- _INFORMATION SHOWN_:
======

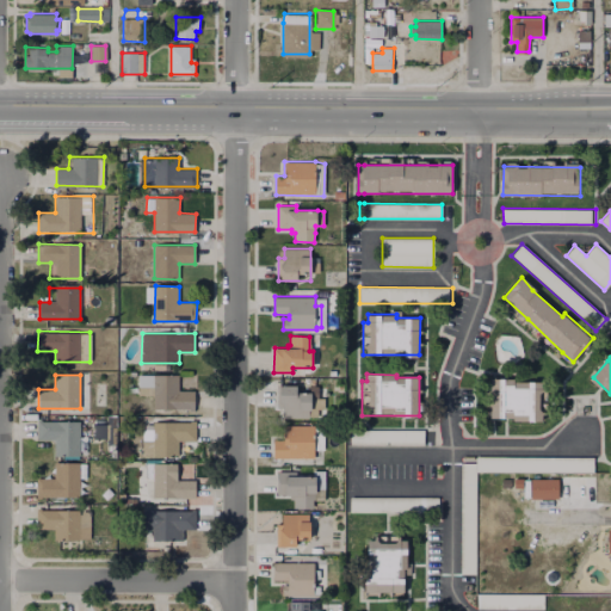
[(195,390),(195,409),(153,408),(153,393),(139,393),(139,375),(178,375),(178,384),(178,390),(195,390)]
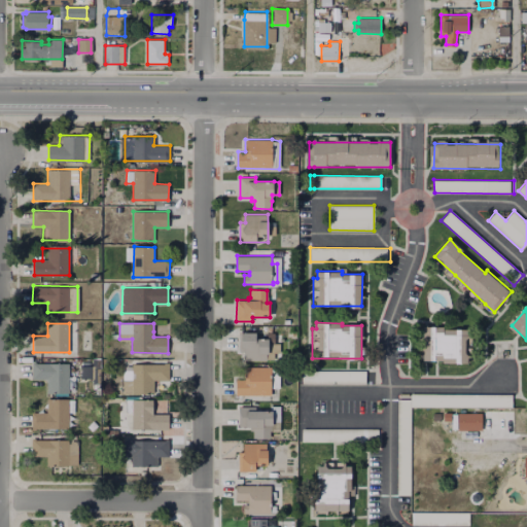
[(468,329),(468,363),(444,363),(444,360),(424,360),(424,350),(421,350),(421,337),(424,337),(424,326),(446,327),(446,329),(468,329)]
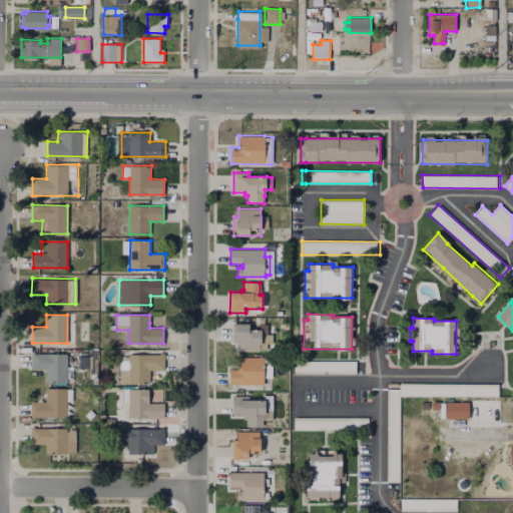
[(260,330),(260,351),(238,351),(237,342),(232,342),(232,324),(249,324),(249,330),(260,330)]
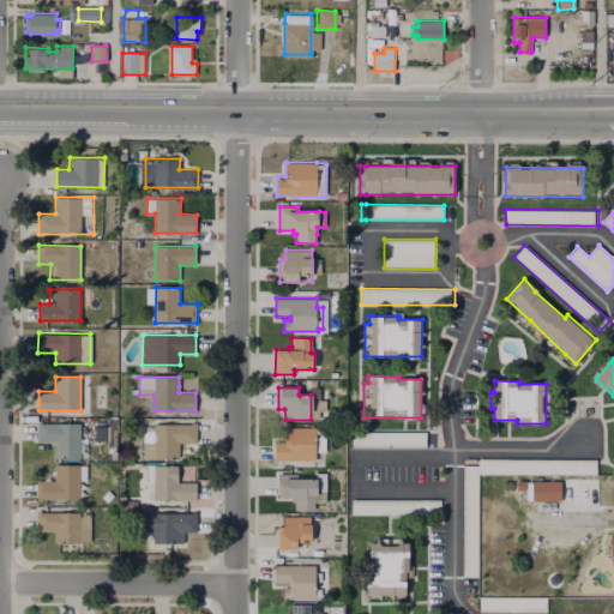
[(80,422),(80,458),(55,457),(55,441),(36,440),(37,422),(80,422)]
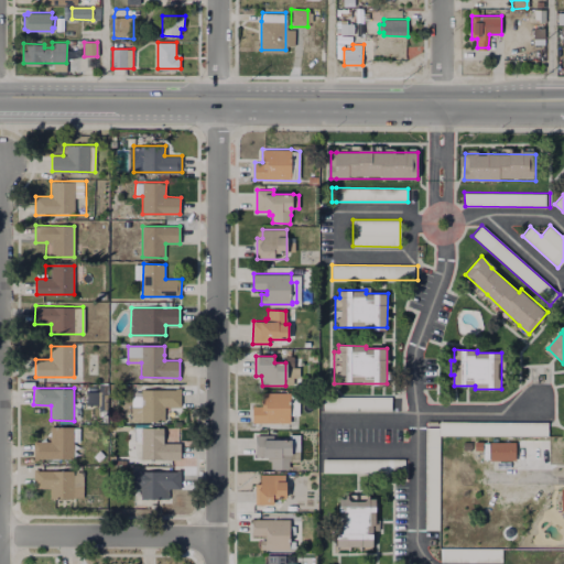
[(181,389),(181,407),(164,407),(164,421),(132,421),(132,407),(141,407),(142,389),(181,389)]
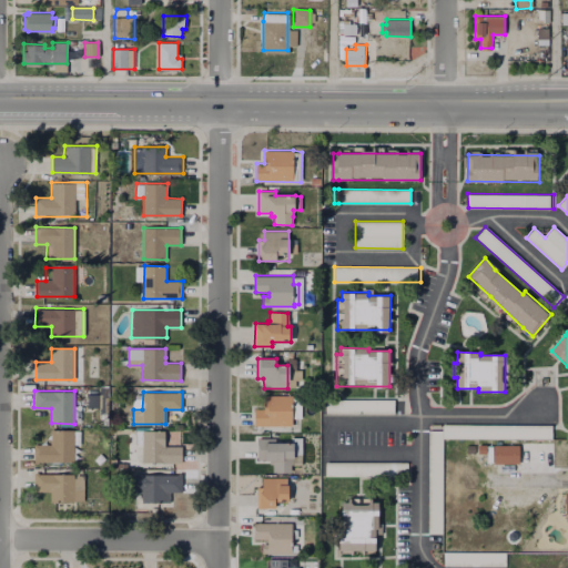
[(105,393),(105,409),(97,409),(97,393),(105,393)]
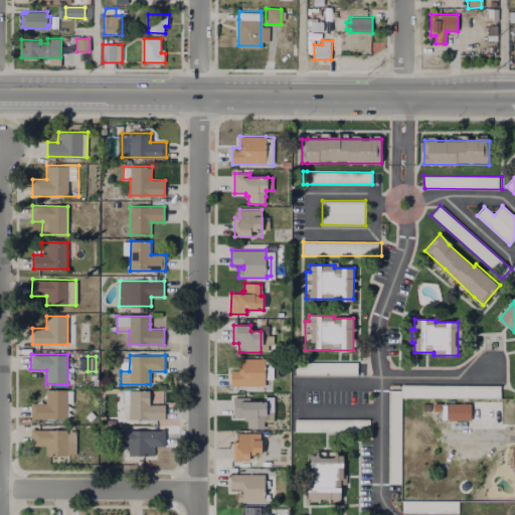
[(272,360),(272,379),(265,379),(265,386),(231,385),(231,371),(239,371),(239,358),(265,358),(272,360)]
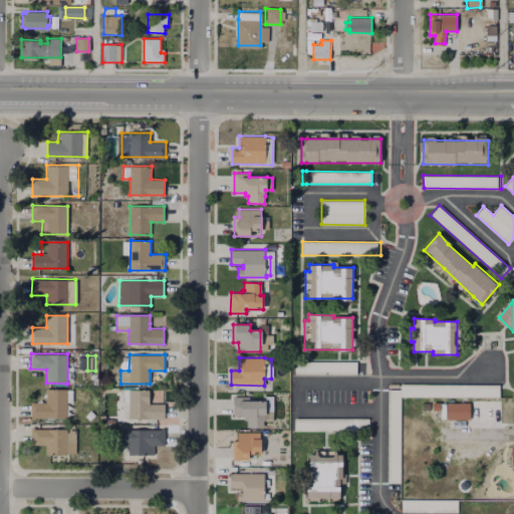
[(356,361),(356,373),(304,373),(295,373),(295,360),(304,360),(356,361)]
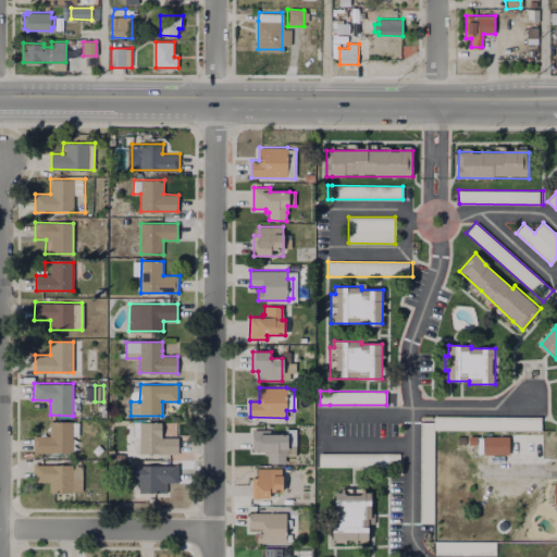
[(542,417),(542,430),(434,430),(433,522),(420,522),(420,421),(434,421),(434,416),(542,417)]
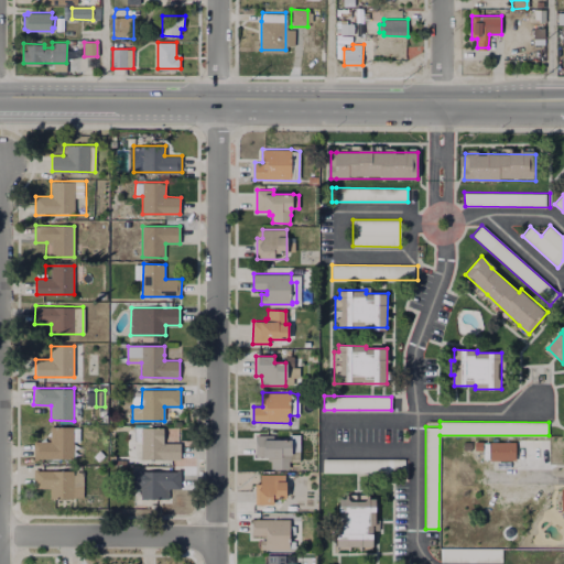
[(80,427),(80,446),(74,446),(74,458),(34,458),(34,442),(51,442),(51,427),(80,427)]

======

- _PROBLEM REQUIREMENTS_: From the first line to the last, output the data exactly; skip any pictures.

- _ANSWER SPACE_:
[(195,390),(195,409),(153,408),(153,393),(139,393),(139,375),(178,375),(178,384),(178,390),(195,390)]
[(468,329),(468,363),(444,363),(444,360),(424,360),(424,350),(421,350),(421,337),(424,337),(424,326),(446,327),(446,329),(468,329)]
[(260,330),(260,351),(238,351),(237,342),(232,342),(232,324),(249,324),(249,330),(260,330)]
[(80,422),(80,458),(55,457),(55,441),(36,440),(37,422),(80,422)]
[(181,389),(181,407),(164,407),(164,421),(132,421),(132,407),(141,407),(142,389),(181,389)]
[(105,393),(105,409),(97,409),(97,393),(105,393)]
[(272,360),(272,379),(265,379),(265,386),(231,385),(231,371),(239,371),(239,358),(265,358),(272,360)]
[(356,361),(356,373),(304,373),(295,373),(295,360),(304,360),(356,361)]
[(542,417),(542,430),(434,430),(433,522),(420,522),(420,421),(434,421),(434,416),(542,417)]
[(80,427),(80,446),(74,446),(74,458),(34,458),(34,442),(51,442),(51,427),(80,427)]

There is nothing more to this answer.